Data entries
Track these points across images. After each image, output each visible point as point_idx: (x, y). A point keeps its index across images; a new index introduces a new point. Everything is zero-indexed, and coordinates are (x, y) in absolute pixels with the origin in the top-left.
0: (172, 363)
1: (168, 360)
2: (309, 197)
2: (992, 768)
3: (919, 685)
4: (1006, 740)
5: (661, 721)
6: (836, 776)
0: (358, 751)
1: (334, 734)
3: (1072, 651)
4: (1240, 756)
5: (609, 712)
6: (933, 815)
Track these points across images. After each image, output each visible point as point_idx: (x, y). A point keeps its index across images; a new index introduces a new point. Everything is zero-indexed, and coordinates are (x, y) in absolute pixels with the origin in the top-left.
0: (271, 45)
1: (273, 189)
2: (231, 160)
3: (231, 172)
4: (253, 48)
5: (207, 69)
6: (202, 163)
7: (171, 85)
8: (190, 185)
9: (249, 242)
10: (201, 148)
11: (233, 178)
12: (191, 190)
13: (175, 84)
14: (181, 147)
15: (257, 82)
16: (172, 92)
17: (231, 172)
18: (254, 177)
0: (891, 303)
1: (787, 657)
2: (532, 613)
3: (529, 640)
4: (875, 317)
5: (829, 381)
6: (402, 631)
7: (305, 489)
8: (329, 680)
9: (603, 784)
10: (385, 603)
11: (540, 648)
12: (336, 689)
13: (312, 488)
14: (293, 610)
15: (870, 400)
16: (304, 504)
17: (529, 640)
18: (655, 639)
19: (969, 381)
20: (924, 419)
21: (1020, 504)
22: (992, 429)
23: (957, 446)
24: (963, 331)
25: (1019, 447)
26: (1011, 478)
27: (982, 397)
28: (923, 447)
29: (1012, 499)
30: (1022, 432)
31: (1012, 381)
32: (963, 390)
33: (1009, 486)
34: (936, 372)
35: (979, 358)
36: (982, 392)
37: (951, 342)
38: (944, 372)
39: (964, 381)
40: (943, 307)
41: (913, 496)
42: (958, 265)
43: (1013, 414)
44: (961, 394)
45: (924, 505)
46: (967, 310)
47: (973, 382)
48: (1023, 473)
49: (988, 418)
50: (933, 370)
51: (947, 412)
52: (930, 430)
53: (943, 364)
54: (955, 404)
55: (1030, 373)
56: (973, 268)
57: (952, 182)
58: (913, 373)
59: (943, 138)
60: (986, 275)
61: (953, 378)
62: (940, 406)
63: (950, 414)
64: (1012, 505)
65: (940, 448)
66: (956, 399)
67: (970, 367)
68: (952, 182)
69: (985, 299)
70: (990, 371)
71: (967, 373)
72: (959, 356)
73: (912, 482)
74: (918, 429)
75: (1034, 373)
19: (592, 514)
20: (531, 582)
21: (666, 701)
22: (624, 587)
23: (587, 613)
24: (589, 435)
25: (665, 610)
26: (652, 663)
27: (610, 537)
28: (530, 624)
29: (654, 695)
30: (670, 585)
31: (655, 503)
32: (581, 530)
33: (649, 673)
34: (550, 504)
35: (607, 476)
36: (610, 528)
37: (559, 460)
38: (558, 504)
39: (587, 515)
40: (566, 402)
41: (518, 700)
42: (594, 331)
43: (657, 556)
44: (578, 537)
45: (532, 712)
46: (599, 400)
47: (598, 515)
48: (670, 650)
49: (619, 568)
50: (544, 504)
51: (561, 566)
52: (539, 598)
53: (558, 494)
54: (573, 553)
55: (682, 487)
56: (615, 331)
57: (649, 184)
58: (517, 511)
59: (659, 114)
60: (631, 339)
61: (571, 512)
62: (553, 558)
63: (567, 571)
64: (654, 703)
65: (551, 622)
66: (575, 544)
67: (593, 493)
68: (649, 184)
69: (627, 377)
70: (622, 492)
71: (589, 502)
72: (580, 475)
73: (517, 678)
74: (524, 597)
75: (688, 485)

> _Task requirements_
Reproduce all the items, substituting "image pixels" for "absolute pixels" wherever it occurs and leaving everything else unchanged.

> _Solution_
Track these points across images. After each image, output each visible point as point_idx: (x, y). A point keeps its index across images; a new index introduces a new point. Everything is zero-indexed, and coordinates are (x, y) in image pixels with the origin in the top-left.
0: (172, 363)
1: (168, 360)
2: (309, 197)
2: (992, 768)
3: (919, 685)
4: (1006, 740)
5: (661, 721)
6: (836, 776)
0: (358, 751)
1: (334, 734)
3: (1072, 651)
4: (1240, 756)
5: (609, 712)
6: (933, 815)
Track these points across images. After each image, output each visible point as point_idx: (x, y). A point keeps its index across images; a new index introduces a new point. Everything is zero-indexed, and coordinates are (x, y) in image pixels with the origin in the top-left.
0: (271, 45)
1: (273, 189)
2: (231, 160)
3: (231, 172)
4: (253, 48)
5: (207, 69)
6: (202, 163)
7: (171, 85)
8: (190, 185)
9: (249, 242)
10: (201, 148)
11: (233, 178)
12: (191, 190)
13: (175, 84)
14: (181, 147)
15: (257, 82)
16: (172, 92)
17: (231, 172)
18: (254, 177)
0: (891, 303)
1: (787, 657)
2: (532, 613)
3: (529, 640)
4: (875, 317)
5: (829, 381)
6: (402, 631)
7: (305, 489)
8: (329, 680)
9: (603, 784)
10: (385, 603)
11: (540, 648)
12: (336, 689)
13: (312, 488)
14: (293, 610)
15: (870, 400)
16: (304, 504)
17: (529, 640)
18: (655, 639)
19: (969, 381)
20: (924, 419)
21: (1020, 504)
22: (992, 429)
23: (957, 446)
24: (963, 331)
25: (1019, 447)
26: (1011, 478)
27: (982, 397)
28: (923, 447)
29: (1012, 499)
30: (1022, 432)
31: (1012, 381)
32: (963, 390)
33: (1009, 486)
34: (936, 372)
35: (979, 358)
36: (982, 392)
37: (951, 342)
38: (944, 372)
39: (964, 381)
40: (943, 307)
41: (913, 496)
42: (958, 265)
43: (1013, 414)
44: (961, 394)
45: (924, 505)
46: (967, 310)
47: (973, 382)
48: (1023, 473)
49: (988, 418)
50: (933, 370)
51: (947, 412)
52: (930, 430)
53: (943, 364)
54: (955, 404)
55: (1030, 373)
56: (973, 268)
57: (952, 182)
58: (913, 373)
59: (943, 138)
60: (986, 275)
61: (953, 378)
62: (940, 406)
63: (950, 414)
64: (1012, 505)
65: (940, 448)
66: (956, 399)
67: (970, 367)
68: (952, 182)
69: (985, 299)
70: (990, 371)
71: (967, 373)
72: (959, 356)
73: (912, 482)
74: (918, 429)
75: (1034, 373)
19: (592, 514)
20: (531, 582)
21: (666, 701)
22: (624, 587)
23: (587, 613)
24: (589, 435)
25: (665, 610)
26: (652, 663)
27: (610, 537)
28: (530, 624)
29: (654, 695)
30: (670, 585)
31: (655, 503)
32: (581, 530)
33: (649, 673)
34: (550, 504)
35: (607, 476)
36: (610, 528)
37: (559, 460)
38: (558, 504)
39: (587, 515)
40: (566, 402)
41: (518, 700)
42: (594, 331)
43: (657, 556)
44: (578, 537)
45: (532, 712)
46: (599, 400)
47: (598, 515)
48: (670, 650)
49: (619, 568)
50: (544, 504)
51: (561, 566)
52: (539, 598)
53: (558, 494)
54: (573, 553)
55: (682, 487)
56: (615, 331)
57: (649, 184)
58: (517, 511)
59: (659, 114)
60: (631, 339)
61: (571, 512)
62: (553, 558)
63: (567, 571)
64: (654, 703)
65: (551, 622)
66: (575, 544)
67: (593, 493)
68: (649, 184)
69: (627, 377)
70: (622, 492)
71: (589, 502)
72: (580, 475)
73: (517, 678)
74: (524, 597)
75: (688, 485)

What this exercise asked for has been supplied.